# Records taken from a collection:

━━━━━━━━━━━━━━━━━━━━━━━━━━━━━━

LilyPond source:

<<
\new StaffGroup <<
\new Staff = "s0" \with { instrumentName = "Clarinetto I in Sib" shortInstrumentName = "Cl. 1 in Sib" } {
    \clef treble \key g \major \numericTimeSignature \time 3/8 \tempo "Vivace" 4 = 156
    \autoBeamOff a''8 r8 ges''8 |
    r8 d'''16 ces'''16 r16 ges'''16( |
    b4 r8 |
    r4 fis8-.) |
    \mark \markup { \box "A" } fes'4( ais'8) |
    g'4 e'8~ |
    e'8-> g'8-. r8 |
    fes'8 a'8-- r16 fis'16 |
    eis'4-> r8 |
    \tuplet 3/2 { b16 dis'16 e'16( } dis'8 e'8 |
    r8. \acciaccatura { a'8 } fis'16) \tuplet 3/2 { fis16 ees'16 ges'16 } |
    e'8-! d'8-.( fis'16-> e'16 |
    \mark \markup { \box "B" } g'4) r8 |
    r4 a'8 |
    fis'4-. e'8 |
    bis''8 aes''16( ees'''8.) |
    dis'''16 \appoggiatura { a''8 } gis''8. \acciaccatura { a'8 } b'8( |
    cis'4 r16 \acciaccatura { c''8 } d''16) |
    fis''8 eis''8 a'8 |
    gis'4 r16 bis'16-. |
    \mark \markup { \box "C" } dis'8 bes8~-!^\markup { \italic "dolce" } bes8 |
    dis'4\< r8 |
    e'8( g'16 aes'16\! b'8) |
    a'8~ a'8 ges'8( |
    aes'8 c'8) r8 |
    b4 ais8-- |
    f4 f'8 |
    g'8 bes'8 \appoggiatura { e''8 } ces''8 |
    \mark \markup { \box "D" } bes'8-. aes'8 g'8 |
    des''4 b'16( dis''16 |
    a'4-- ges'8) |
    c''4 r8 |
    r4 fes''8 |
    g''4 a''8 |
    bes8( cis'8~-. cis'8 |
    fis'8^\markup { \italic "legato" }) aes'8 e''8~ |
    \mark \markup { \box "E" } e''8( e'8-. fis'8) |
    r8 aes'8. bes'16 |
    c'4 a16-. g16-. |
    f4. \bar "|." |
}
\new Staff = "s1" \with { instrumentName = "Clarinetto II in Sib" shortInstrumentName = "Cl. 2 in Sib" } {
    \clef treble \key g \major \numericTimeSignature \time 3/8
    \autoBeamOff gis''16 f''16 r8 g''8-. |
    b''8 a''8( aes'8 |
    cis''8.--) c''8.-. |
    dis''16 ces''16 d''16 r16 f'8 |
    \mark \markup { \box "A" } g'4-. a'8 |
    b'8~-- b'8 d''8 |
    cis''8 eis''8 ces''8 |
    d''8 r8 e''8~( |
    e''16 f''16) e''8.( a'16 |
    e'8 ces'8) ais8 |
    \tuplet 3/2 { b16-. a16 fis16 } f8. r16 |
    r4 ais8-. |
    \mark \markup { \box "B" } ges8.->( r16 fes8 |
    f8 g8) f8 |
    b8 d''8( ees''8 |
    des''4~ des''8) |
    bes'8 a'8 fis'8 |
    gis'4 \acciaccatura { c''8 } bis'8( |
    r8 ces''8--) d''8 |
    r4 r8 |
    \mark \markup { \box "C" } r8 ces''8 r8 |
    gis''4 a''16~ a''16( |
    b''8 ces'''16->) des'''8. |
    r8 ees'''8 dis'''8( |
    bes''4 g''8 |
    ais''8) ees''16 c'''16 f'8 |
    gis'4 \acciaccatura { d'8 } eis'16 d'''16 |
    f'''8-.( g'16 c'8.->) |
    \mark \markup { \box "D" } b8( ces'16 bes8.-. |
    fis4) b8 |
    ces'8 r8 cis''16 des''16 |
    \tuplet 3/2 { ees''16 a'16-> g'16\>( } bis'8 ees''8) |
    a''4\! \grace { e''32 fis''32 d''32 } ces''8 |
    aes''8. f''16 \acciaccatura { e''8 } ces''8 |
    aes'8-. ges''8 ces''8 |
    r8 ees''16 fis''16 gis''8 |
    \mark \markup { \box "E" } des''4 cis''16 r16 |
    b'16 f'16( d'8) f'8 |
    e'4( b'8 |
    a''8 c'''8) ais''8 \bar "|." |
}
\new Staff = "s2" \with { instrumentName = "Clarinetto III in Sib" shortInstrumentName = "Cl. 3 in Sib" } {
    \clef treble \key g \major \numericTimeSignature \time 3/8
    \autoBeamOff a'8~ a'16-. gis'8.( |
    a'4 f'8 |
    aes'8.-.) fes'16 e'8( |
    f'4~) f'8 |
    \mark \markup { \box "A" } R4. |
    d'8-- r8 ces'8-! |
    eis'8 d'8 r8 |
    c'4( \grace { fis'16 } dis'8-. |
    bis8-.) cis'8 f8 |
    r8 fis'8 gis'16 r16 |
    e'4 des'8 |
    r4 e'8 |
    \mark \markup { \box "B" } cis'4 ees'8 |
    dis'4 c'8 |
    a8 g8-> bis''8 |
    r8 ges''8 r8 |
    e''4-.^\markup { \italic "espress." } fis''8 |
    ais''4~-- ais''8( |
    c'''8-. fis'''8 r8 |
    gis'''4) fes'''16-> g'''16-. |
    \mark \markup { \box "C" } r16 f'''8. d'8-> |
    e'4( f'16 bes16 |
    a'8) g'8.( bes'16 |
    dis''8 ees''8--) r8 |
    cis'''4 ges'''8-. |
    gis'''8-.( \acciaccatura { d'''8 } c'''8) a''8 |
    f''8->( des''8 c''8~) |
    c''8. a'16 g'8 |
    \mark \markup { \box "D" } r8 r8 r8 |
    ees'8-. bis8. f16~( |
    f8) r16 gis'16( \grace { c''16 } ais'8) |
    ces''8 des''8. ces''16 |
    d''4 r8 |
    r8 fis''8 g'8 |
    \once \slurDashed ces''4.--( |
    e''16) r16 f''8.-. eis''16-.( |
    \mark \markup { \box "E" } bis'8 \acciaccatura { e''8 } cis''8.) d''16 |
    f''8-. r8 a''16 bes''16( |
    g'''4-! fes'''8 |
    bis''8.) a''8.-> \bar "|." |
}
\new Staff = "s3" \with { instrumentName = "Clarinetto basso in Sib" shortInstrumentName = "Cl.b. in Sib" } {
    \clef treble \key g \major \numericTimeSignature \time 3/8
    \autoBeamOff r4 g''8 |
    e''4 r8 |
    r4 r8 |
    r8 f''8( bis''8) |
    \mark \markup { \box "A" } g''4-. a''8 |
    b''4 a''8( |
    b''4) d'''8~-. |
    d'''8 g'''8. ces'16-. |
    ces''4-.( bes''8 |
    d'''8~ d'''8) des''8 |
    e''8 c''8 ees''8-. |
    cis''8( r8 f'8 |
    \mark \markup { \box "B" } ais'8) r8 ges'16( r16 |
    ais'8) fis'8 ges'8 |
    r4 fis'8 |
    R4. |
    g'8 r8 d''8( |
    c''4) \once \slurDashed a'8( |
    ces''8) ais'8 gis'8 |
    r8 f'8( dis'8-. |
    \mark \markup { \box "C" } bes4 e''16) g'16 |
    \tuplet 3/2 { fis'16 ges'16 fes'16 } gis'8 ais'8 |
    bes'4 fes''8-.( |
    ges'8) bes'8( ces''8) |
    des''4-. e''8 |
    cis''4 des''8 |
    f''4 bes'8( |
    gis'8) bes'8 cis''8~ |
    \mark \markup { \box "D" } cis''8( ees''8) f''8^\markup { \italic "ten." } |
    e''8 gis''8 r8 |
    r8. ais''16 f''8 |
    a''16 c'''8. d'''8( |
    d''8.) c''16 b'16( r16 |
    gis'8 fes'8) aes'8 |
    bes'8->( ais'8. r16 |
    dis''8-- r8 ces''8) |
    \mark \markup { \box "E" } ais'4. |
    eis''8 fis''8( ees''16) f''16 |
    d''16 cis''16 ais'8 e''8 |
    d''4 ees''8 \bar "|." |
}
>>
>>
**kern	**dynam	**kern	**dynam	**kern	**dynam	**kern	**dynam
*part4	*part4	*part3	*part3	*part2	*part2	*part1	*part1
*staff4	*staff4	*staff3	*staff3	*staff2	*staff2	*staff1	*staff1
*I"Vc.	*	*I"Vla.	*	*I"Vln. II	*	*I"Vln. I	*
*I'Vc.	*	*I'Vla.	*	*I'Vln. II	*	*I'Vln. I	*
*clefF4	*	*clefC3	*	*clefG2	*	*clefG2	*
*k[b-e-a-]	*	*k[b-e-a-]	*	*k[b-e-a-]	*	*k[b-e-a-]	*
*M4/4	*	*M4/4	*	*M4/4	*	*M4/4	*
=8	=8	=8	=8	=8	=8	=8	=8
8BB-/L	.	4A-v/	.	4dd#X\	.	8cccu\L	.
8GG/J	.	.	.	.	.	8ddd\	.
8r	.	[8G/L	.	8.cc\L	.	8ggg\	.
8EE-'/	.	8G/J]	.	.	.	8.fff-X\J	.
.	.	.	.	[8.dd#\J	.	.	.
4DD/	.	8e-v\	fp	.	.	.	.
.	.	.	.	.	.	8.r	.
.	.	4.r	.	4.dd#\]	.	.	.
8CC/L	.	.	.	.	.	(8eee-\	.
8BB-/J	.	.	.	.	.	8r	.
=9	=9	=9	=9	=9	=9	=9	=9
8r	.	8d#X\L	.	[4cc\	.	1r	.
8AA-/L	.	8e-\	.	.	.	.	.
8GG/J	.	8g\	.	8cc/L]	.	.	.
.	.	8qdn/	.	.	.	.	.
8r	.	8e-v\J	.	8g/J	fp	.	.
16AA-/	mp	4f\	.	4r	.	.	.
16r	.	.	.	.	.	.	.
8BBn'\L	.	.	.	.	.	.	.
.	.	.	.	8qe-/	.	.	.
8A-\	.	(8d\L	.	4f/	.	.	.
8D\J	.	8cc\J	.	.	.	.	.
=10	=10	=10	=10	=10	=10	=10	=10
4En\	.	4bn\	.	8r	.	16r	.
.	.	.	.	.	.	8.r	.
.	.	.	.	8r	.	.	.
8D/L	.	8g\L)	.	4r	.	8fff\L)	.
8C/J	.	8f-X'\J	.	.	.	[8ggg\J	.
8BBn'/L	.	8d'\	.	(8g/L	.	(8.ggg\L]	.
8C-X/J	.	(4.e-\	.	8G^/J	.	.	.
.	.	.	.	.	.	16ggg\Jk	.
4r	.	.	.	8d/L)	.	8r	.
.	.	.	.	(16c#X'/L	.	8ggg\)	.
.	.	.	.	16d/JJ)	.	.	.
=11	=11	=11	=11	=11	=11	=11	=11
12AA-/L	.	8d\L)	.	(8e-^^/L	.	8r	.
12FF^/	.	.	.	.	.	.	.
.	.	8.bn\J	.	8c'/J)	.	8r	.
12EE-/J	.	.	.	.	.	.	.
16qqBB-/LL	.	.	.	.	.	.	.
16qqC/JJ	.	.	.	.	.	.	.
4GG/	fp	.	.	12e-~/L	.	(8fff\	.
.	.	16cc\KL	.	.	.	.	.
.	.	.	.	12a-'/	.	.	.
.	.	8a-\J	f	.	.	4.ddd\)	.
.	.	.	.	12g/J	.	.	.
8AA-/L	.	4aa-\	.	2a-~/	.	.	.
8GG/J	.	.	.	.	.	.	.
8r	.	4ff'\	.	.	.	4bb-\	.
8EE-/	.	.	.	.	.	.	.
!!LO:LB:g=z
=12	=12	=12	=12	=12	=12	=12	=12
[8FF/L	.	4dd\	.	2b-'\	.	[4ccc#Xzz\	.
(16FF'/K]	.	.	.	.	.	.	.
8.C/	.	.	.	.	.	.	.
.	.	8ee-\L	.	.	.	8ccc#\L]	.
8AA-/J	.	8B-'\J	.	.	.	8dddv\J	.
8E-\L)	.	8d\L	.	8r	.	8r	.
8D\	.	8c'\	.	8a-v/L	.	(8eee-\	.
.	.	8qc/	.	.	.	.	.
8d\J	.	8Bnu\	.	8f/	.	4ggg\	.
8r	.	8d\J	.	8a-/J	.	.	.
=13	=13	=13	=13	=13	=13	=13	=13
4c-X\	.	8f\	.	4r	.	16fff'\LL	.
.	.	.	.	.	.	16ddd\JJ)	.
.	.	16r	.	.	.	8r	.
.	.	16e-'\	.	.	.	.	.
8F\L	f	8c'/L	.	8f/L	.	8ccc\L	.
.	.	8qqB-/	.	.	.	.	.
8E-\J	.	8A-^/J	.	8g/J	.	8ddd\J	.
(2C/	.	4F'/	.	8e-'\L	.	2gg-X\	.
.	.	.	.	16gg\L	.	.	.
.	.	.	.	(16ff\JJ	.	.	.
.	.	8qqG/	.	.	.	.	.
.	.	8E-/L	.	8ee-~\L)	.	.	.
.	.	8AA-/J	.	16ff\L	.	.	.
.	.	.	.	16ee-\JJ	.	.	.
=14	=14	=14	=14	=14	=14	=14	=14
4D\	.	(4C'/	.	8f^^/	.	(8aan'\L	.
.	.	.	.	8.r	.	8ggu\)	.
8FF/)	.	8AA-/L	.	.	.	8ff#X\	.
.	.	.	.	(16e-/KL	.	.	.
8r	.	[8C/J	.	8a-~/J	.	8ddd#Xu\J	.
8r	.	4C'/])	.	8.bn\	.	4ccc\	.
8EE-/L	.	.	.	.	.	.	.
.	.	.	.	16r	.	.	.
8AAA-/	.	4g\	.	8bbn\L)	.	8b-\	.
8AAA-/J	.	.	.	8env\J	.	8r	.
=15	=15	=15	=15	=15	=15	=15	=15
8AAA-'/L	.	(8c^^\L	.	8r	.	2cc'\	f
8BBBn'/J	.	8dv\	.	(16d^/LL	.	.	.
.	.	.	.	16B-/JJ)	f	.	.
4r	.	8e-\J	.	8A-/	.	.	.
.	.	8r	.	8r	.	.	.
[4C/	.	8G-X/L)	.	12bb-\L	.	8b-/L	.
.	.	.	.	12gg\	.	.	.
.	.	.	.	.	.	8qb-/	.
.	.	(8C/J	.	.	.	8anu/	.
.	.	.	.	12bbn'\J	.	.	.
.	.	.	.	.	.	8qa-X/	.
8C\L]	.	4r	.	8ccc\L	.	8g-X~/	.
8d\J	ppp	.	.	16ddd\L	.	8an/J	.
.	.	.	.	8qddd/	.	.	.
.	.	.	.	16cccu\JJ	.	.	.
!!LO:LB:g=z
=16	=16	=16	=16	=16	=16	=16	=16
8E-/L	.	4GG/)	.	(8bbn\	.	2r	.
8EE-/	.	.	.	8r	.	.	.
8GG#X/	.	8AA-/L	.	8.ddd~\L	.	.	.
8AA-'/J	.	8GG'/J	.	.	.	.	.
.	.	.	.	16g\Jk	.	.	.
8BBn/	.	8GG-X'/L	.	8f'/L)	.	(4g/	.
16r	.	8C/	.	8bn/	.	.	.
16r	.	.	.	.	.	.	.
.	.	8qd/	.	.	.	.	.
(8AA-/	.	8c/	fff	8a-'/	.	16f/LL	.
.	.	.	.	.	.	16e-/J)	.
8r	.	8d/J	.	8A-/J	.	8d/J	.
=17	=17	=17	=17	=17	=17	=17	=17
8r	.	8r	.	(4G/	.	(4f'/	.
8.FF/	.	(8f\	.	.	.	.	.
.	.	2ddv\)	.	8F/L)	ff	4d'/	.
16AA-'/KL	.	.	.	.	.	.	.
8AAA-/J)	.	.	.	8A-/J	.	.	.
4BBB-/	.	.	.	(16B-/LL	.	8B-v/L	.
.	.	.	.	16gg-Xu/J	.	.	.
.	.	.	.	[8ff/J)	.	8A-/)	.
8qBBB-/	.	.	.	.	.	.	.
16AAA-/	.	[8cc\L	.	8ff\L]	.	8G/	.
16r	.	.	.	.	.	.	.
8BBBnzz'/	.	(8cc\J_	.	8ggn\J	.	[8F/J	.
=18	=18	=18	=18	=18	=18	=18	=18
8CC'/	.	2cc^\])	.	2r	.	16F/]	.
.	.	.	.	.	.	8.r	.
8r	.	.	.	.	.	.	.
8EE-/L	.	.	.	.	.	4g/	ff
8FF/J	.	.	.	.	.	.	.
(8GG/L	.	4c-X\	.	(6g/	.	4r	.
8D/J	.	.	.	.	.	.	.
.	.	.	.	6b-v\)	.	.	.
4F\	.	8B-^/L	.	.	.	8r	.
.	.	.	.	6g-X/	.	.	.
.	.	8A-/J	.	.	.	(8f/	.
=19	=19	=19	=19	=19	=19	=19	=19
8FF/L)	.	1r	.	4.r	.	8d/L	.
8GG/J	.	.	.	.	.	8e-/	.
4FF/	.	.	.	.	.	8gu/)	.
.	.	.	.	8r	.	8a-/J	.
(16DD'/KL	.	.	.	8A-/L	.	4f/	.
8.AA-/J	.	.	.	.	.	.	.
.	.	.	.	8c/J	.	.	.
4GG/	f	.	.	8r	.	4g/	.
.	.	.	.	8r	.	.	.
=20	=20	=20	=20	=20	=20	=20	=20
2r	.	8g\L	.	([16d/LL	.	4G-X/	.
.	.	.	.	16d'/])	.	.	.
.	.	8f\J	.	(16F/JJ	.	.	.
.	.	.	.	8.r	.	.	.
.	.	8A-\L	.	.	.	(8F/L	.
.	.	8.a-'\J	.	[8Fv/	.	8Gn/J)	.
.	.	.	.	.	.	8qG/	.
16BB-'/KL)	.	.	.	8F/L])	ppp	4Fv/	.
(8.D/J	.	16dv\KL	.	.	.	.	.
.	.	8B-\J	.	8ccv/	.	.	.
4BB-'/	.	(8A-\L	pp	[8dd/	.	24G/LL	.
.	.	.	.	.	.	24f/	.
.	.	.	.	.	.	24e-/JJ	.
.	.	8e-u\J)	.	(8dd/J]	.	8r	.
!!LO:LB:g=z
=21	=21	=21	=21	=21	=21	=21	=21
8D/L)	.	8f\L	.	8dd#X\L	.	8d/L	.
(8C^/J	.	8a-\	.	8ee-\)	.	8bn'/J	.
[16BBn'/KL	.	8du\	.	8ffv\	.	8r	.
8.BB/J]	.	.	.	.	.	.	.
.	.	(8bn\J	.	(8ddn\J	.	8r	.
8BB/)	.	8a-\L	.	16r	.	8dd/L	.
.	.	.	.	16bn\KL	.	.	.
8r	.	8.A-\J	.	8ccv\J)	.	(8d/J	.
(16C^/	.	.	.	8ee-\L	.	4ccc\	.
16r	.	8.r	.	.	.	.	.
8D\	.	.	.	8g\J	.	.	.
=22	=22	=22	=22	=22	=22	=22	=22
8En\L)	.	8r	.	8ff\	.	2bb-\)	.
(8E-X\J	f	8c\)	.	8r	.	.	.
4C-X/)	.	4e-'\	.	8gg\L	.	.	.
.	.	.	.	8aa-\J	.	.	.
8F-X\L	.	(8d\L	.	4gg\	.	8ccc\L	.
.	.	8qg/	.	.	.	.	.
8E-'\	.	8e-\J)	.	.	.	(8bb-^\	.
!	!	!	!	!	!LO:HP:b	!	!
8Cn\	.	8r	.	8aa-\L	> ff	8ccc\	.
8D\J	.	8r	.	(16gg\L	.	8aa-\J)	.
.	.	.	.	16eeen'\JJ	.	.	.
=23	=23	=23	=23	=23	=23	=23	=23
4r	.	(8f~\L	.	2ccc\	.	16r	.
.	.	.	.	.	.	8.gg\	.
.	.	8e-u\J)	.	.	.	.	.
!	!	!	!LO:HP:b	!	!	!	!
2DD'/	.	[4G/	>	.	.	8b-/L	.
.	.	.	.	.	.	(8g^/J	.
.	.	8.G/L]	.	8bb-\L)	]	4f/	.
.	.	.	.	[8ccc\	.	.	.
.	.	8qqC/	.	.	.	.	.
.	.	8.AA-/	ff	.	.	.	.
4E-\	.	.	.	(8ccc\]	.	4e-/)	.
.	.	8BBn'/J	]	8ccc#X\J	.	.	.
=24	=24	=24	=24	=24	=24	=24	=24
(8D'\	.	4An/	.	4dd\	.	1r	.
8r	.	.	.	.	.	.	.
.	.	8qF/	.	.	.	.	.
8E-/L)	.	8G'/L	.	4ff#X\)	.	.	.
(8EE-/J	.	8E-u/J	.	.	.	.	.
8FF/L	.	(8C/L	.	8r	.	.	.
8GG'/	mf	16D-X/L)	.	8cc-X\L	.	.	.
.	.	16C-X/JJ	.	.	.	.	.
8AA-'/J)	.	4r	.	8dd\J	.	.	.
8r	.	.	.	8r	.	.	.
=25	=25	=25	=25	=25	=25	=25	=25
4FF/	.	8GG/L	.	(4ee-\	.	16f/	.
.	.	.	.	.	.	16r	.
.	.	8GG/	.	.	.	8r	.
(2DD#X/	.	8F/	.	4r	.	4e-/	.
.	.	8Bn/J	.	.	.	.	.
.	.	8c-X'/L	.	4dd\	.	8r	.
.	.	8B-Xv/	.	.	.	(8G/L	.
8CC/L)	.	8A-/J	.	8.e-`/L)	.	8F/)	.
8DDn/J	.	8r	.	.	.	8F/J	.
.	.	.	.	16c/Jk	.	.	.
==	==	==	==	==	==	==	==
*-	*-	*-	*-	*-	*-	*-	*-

━━━━━━━━━━━━━━━━━━━━━━━━━━━━━━

# WHAT THIS TASK INVOLVES:
State how many lines of the material contain the string "tuplet". Case counts.

# CORRECT RESPONSE:
5